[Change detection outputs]
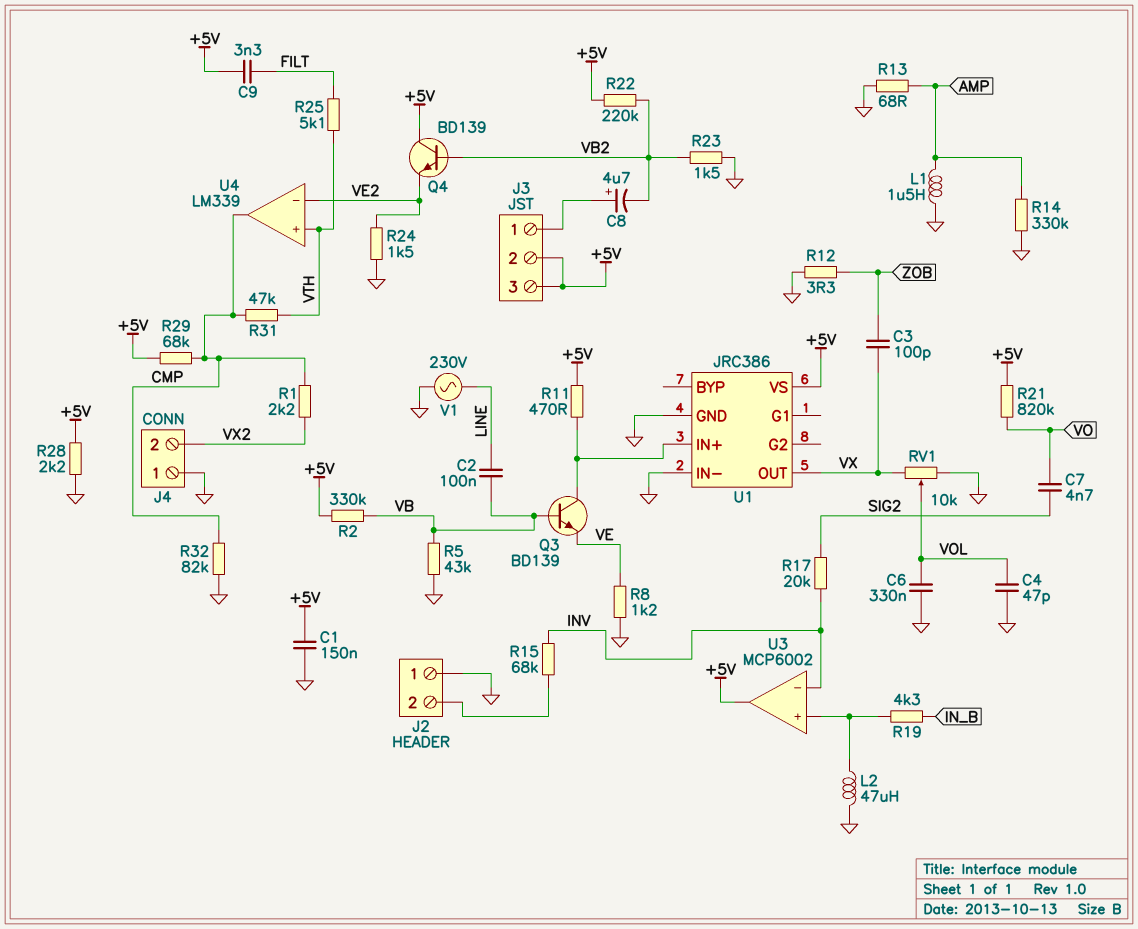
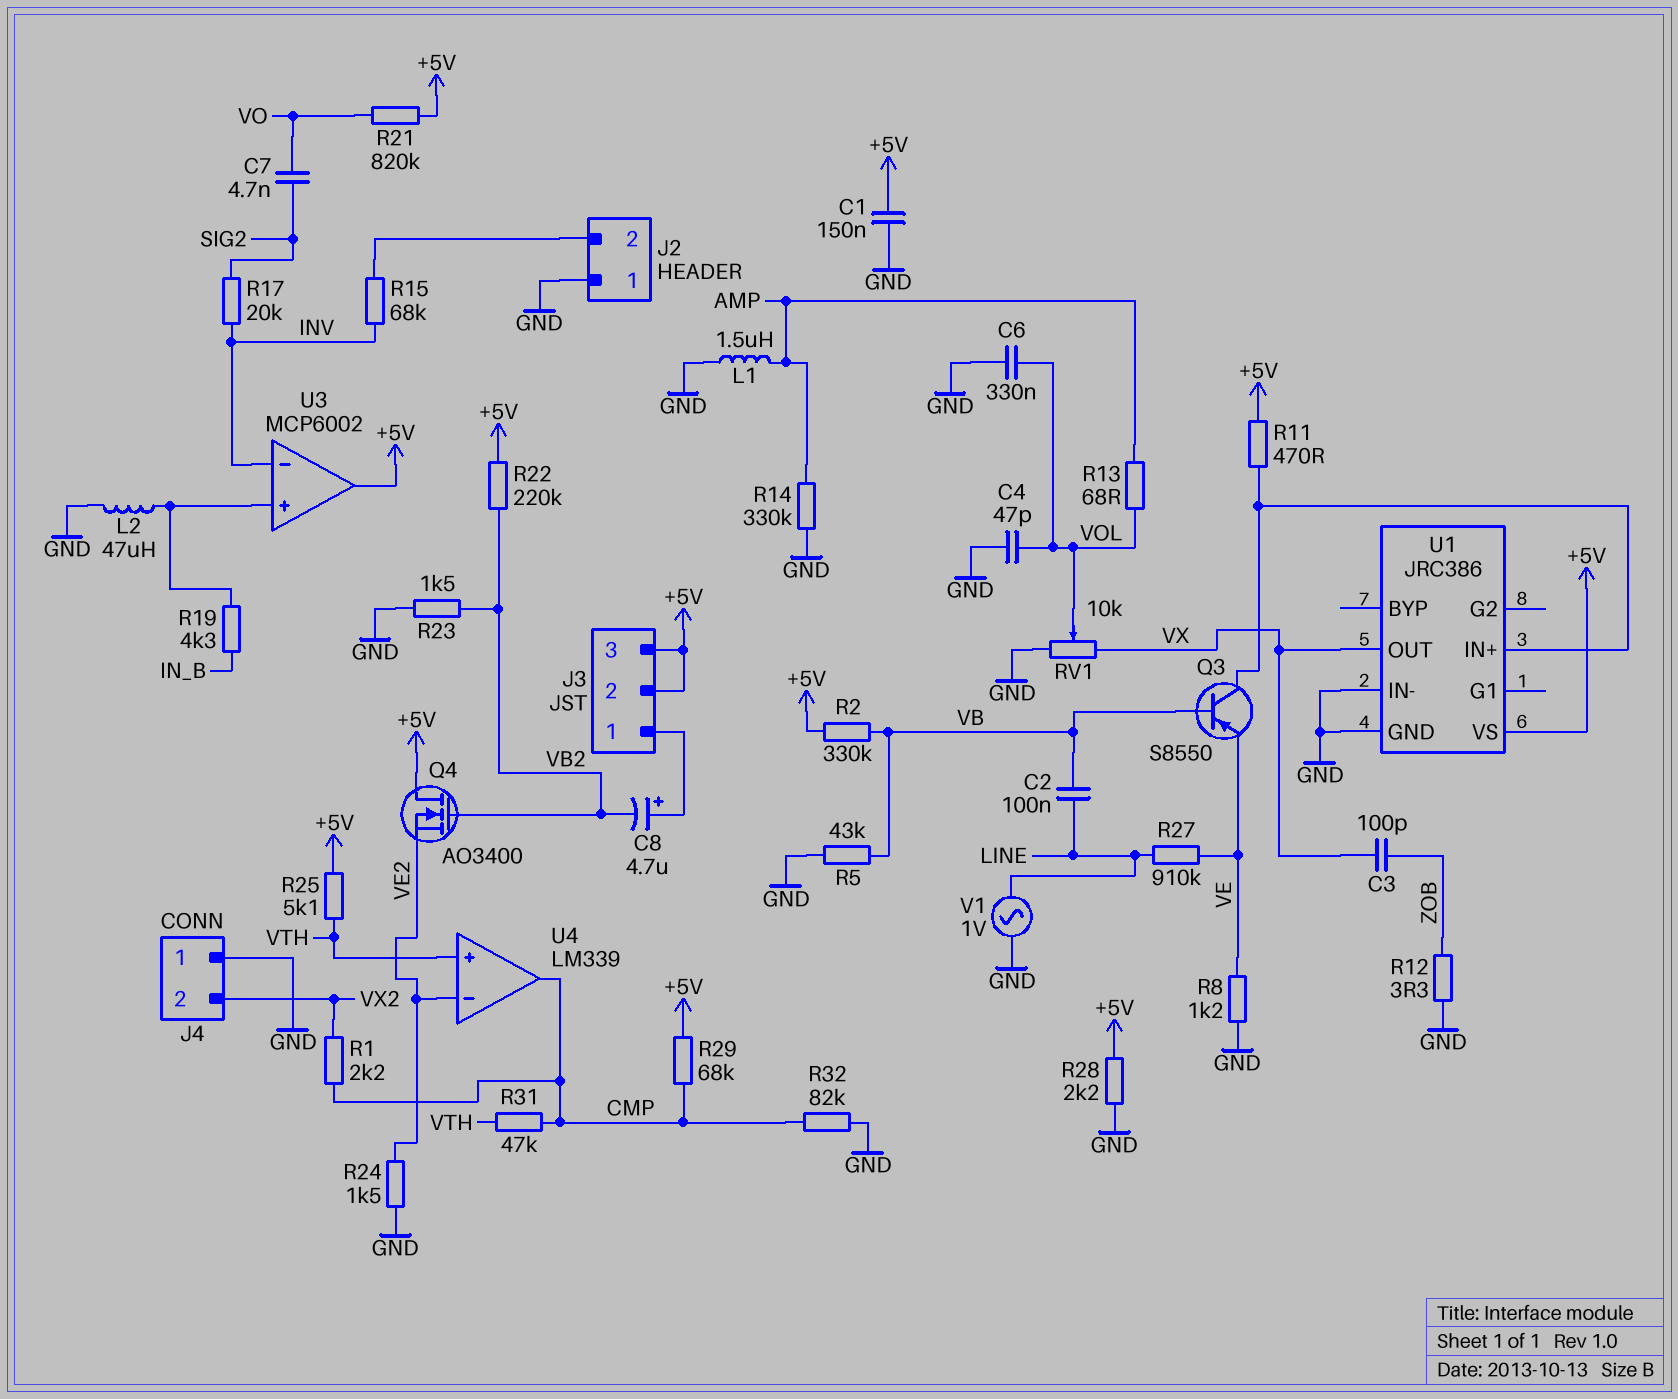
C9: 3.3nF (+5V, FILT) -> none
Q3: NPN BD139 (B VB, C U1/IN+, E VE) -> PNP S8550 (B VB, C U1/IN+, E VE)
Q4: NPN BD139 (B VB2, C +5V, E VE2) -> NMOS AO3400 (G VB2, D +5V, S VE2)
R13: 68 (AMP, GND) -> 68 (AMP, VOL)
R25: 5.1k (FILT, VTH) -> 5.1k (+5V, VTH)
R27: none -> 910k (LINE, VE)
V1: AC 230V (GND, LINE) -> AC 1V (GND, LINE)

» Exercise objective:
Transcribe all of the data above verbatim but omit every picture.

» Answer space:
C9: 3.3nF (+5V, FILT) -> none
Q3: NPN BD139 (B VB, C U1/IN+, E VE) -> PNP S8550 (B VB, C U1/IN+, E VE)
Q4: NPN BD139 (B VB2, C +5V, E VE2) -> NMOS AO3400 (G VB2, D +5V, S VE2)
R13: 68 (AMP, GND) -> 68 (AMP, VOL)
R25: 5.1k (FILT, VTH) -> 5.1k (+5V, VTH)
R27: none -> 910k (LINE, VE)
V1: AC 230V (GND, LINE) -> AC 1V (GND, LINE)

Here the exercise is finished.